| Material |
= = = =

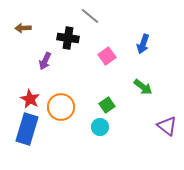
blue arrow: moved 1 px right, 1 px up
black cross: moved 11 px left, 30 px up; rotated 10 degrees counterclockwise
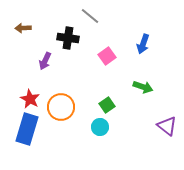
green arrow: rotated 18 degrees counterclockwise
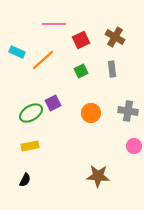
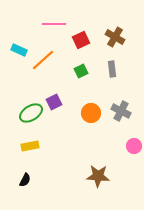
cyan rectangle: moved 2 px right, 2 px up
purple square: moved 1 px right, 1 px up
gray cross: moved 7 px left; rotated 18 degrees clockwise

= = = =

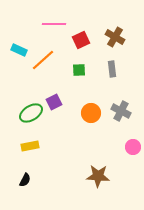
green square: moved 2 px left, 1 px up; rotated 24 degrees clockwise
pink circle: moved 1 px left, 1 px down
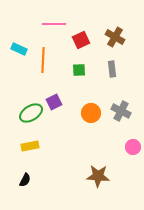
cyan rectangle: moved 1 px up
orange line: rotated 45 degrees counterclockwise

= = = =

Copy out the part of the listing that opens with the line containing "cyan rectangle: moved 1 px up" and closes with the line containing "orange line: rotated", keeping both of those lines.

cyan rectangle: moved 1 px up
orange line: rotated 45 degrees counterclockwise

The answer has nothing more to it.